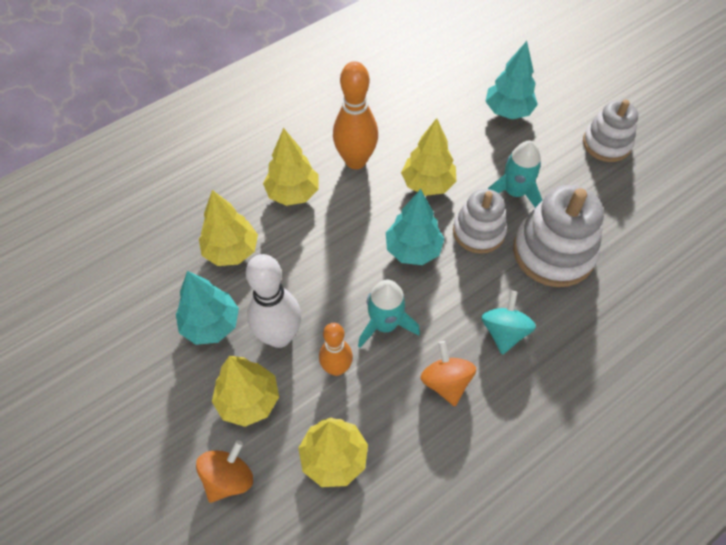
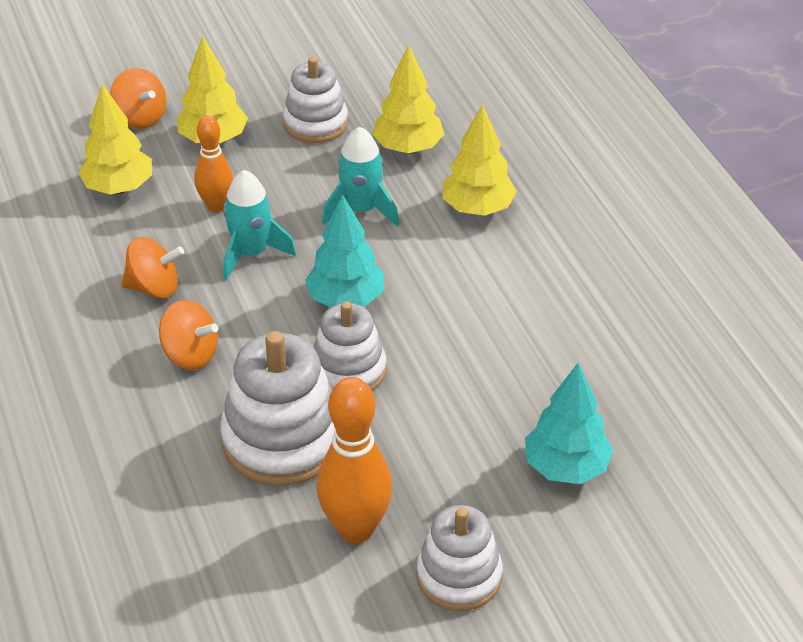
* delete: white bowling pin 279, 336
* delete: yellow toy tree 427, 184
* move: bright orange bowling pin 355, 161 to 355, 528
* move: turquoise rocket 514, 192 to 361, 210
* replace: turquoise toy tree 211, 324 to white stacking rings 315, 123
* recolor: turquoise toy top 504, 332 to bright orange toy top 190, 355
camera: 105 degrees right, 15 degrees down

########

Although the records contain pictures, the copy should consist of their text alone, reproduced exactly.

* delete: white bowling pin 279, 336
* delete: yellow toy tree 427, 184
* move: bright orange bowling pin 355, 161 to 355, 528
* move: turquoise rocket 514, 192 to 361, 210
* replace: turquoise toy tree 211, 324 to white stacking rings 315, 123
* recolor: turquoise toy top 504, 332 to bright orange toy top 190, 355
camera: 105 degrees right, 15 degrees down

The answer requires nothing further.